> Extracted records:

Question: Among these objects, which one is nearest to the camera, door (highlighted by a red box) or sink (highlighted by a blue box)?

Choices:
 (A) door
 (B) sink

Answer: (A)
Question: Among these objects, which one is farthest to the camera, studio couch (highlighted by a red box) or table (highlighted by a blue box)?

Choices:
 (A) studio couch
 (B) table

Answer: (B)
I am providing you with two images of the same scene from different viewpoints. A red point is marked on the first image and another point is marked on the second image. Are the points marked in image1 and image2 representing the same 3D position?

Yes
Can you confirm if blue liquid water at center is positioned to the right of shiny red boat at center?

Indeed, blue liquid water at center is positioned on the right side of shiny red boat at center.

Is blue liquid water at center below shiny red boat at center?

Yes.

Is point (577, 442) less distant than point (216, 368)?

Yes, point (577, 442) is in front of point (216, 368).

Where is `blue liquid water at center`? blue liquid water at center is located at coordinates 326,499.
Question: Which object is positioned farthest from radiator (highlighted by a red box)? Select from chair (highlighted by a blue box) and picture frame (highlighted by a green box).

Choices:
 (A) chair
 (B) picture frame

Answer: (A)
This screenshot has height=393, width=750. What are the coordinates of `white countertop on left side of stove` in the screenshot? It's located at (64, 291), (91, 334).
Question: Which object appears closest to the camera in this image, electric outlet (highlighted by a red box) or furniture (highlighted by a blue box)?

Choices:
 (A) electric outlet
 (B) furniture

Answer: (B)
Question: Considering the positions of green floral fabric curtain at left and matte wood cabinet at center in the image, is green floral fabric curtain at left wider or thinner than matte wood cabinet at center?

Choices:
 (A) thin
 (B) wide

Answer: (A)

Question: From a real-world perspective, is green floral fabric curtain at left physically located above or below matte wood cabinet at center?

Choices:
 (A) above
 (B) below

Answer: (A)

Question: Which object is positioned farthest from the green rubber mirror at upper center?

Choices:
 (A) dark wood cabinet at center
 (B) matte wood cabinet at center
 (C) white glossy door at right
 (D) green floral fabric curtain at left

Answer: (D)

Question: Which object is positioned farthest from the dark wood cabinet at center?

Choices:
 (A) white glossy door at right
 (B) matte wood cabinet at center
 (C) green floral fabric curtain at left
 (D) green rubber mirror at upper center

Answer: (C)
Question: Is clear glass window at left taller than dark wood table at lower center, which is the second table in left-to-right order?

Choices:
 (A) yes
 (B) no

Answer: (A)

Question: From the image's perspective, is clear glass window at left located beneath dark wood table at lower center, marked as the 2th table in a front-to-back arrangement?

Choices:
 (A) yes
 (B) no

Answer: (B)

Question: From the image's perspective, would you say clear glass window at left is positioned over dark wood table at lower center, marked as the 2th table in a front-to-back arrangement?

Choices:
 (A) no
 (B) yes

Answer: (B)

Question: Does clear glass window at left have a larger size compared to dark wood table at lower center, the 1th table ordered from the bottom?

> Work to be completed:
Pull out each line in the rows above that contains the string "perspective". Case counts, so match the capitalization exactly.

> Expected answer:
Question: From a real-world perspective, is green floral fabric curtain at left physically located above or below matte wood cabinet at center?
Question: From the image's perspective, is clear glass window at left located beneath dark wood table at lower center, marked as the 2th table in a front-to-back arrangement?
Question: From the image's perspective, would you say clear glass window at left is positioned over dark wood table at lower center, marked as the 2th table in a front-to-back arrangement?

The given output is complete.